---- THE INPUT
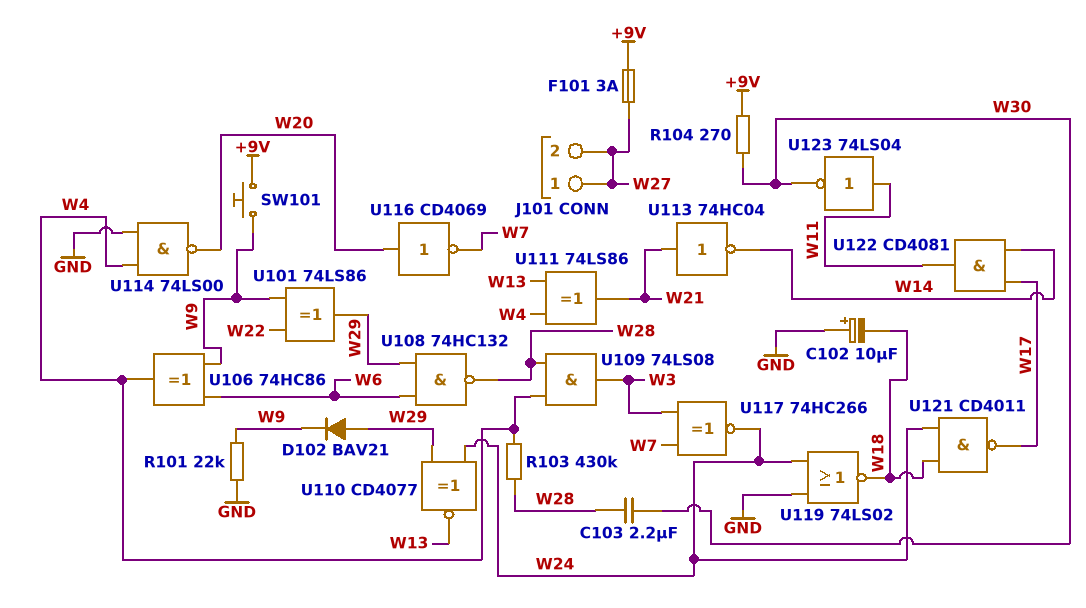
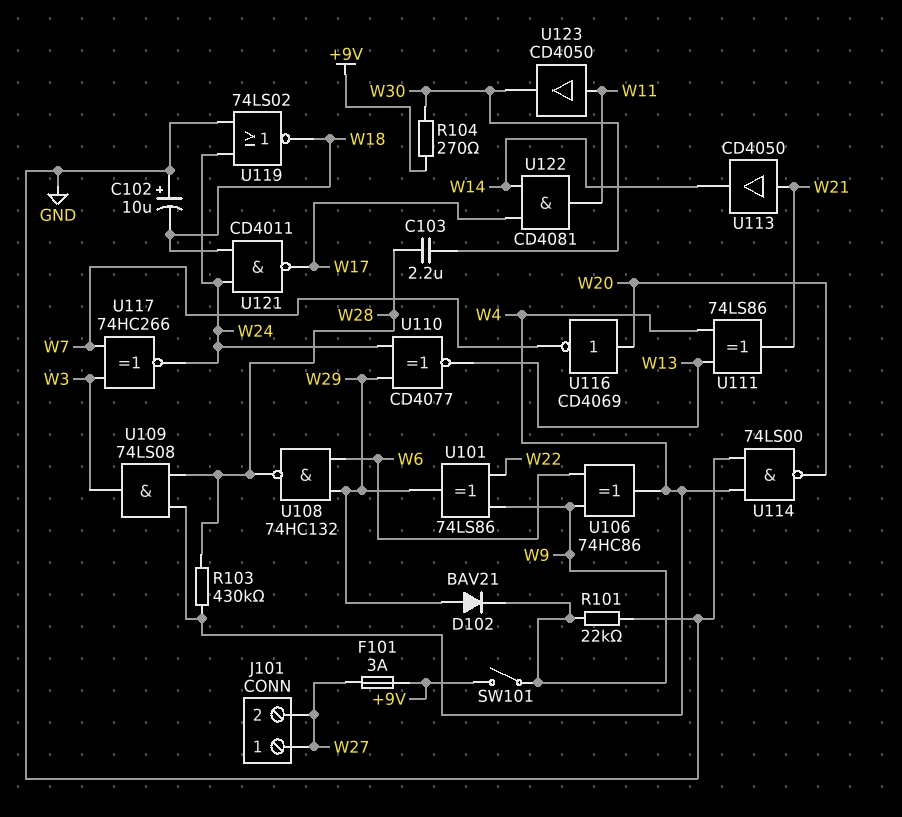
SW101: button (+9V, W9) -> switch (+9V, W9)
U113: NOT 74HC04 (in W21, out W14) -> buffer CD4050 (in W21, out W14)
U123: NOT 74LS04 (in W11, out W30) -> buffer CD4050 (in W11, out W30)

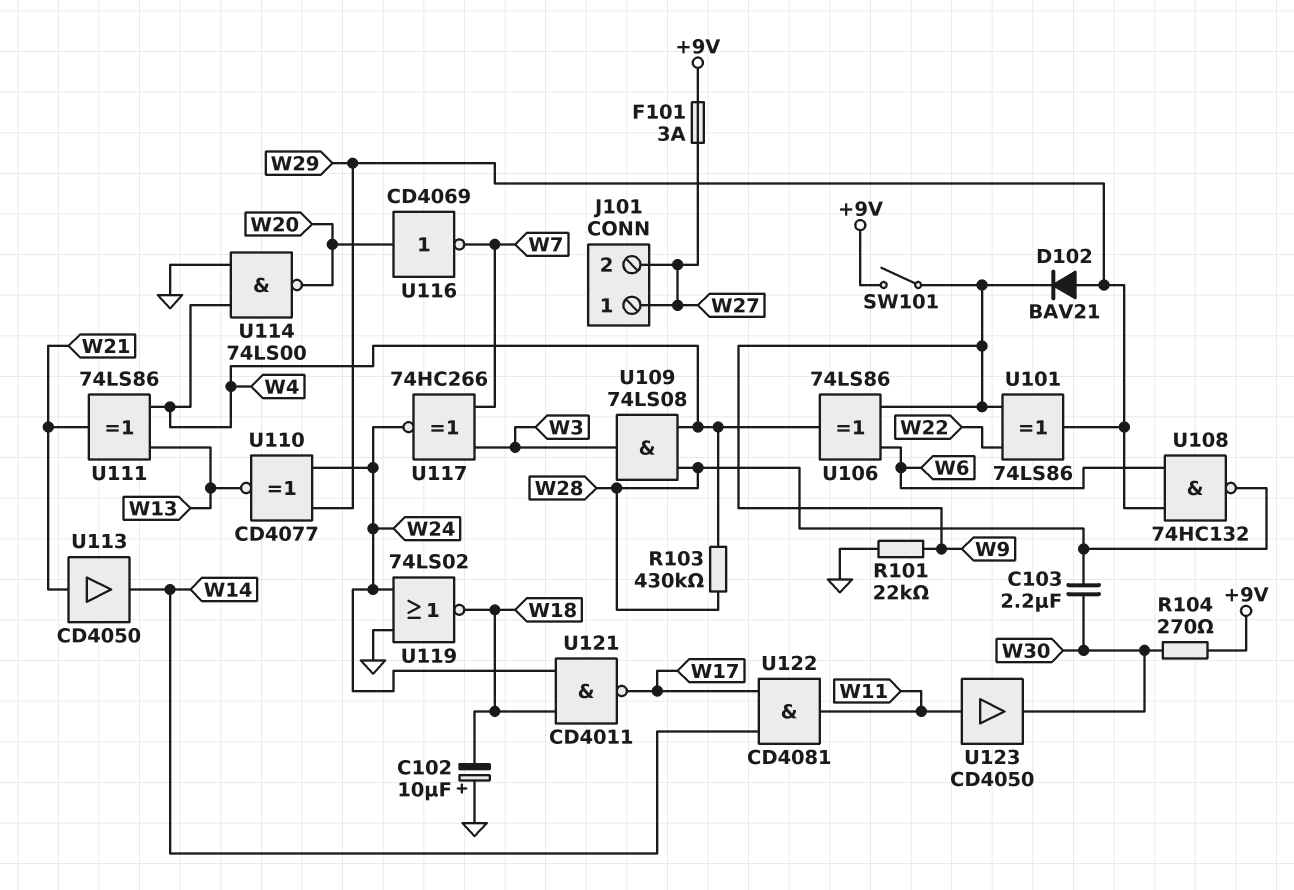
U106: XOR 74HC86 (in W6, in W9, out W4) -> XOR 74LS86 (in W6, in W9, out W4)

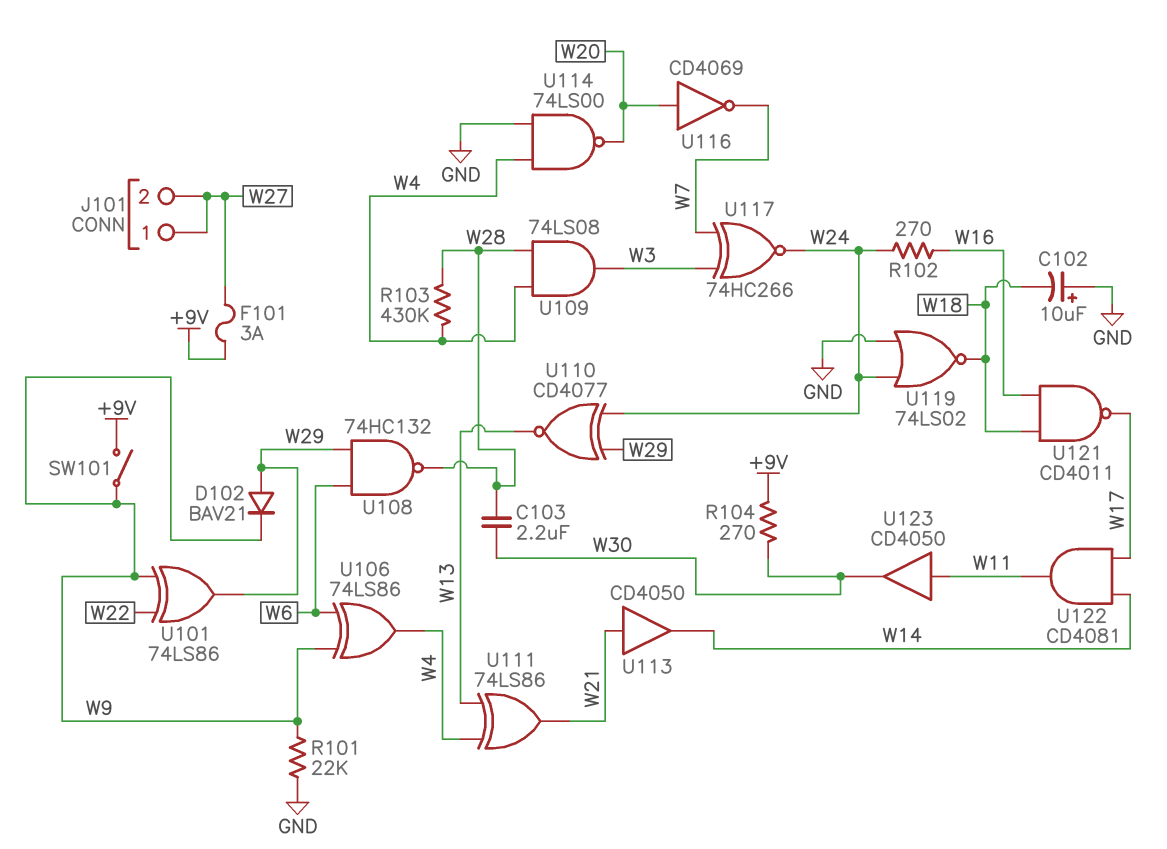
R102: none -> 270 (W16, W24)
U121: NAND CD4011 (in W18, in W24, out W17) -> NAND CD4011 (in W16, in W18, out W17)

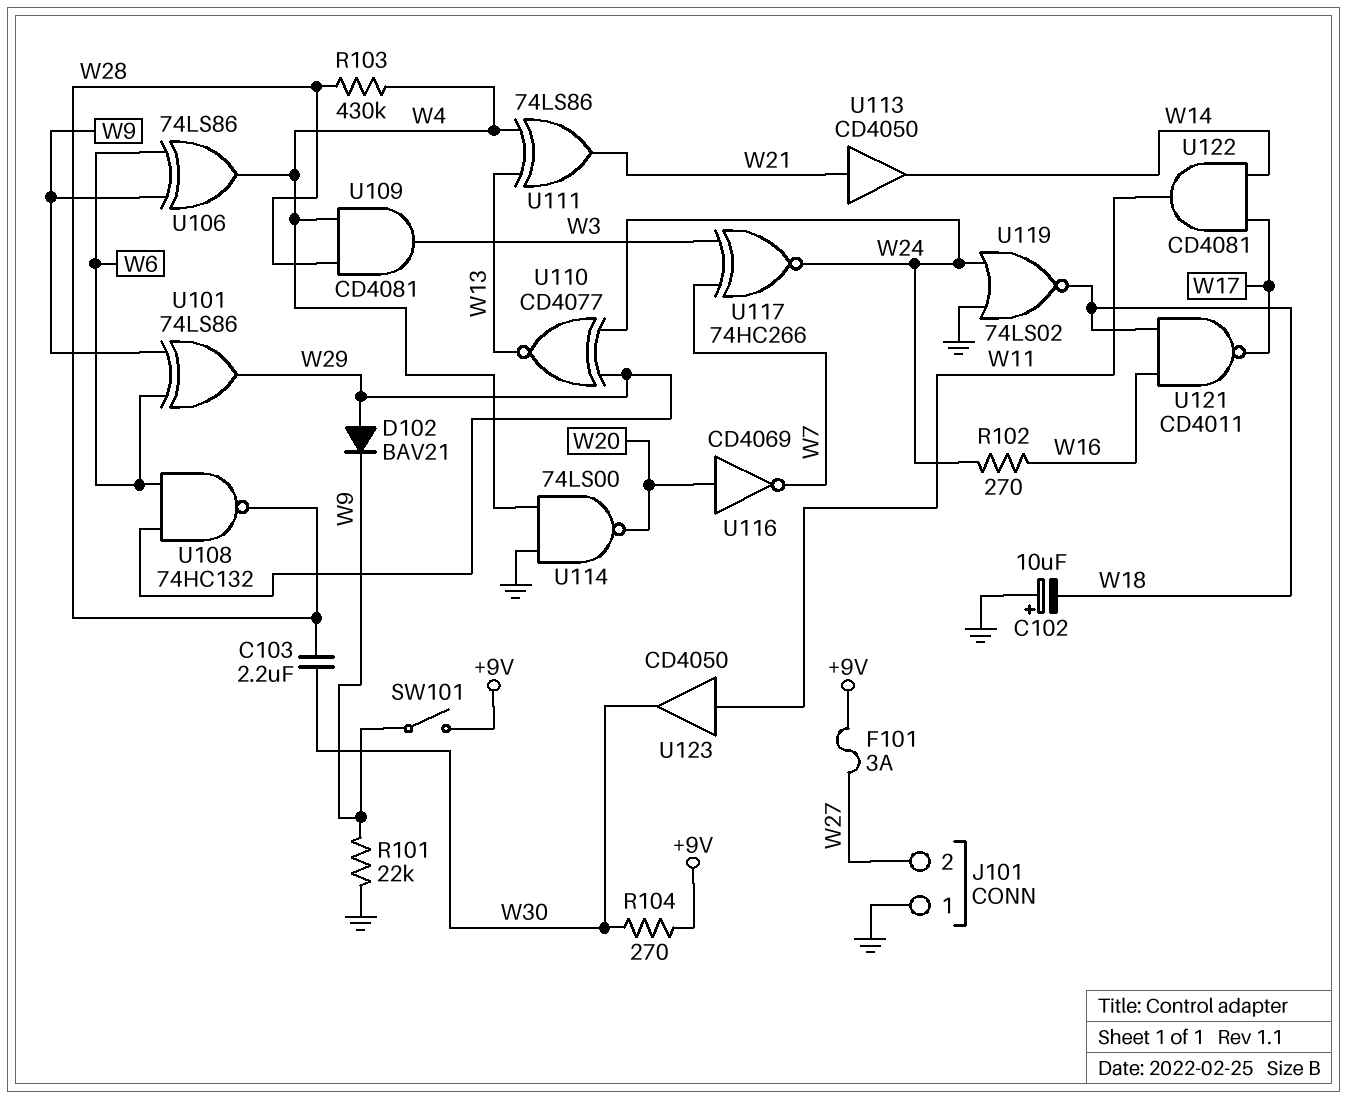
J101 pin 1: W27 -> GND
U101: XOR 74LS86 (in W9, in W22, out W29) -> XOR 74LS86 (in W6, in W9, out W29)
U109: AND 74LS08 (in W4, in W28, out W3) -> AND CD4081 (in W4, in W28, out W3)

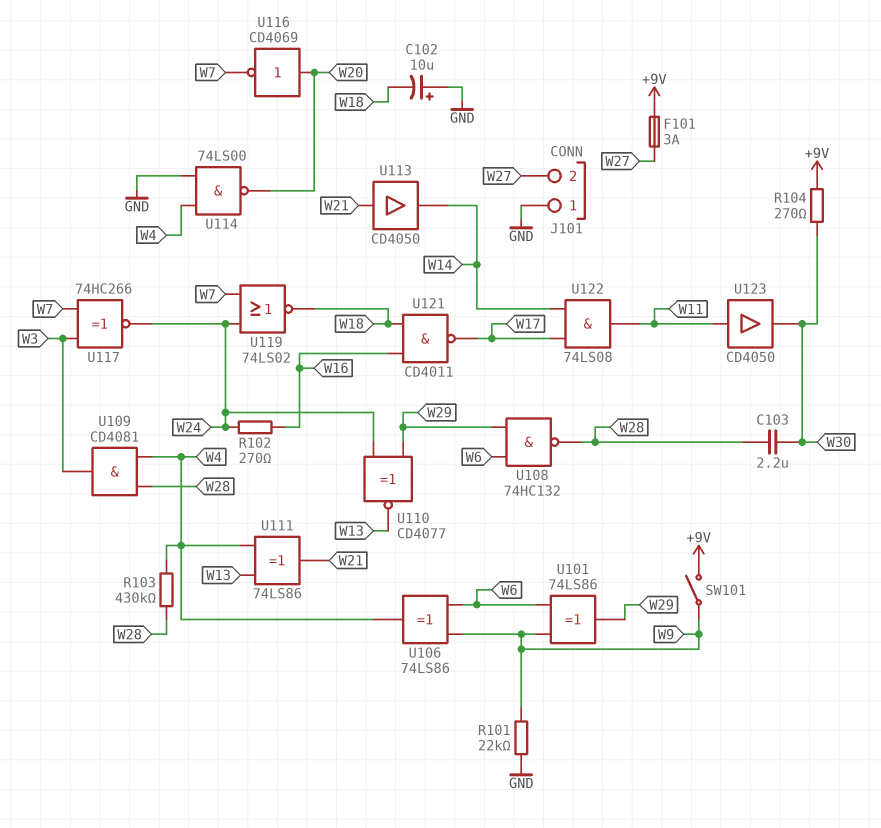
D102: diode BAV21 (A W29, K W9) -> none
U119: NOR 74LS02 (in GND, in W24, out W18) -> NOR 74LS02 (in W7, in W24, out W18)
U122: AND CD4081 (in W14, in W17, out W11) -> AND 74LS08 (in W14, in W17, out W11)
--------
◆ TASK BRIEF: Write down only the number of lines above where the word "none" occurs.

◆ WRITTEN SOLUTION: 2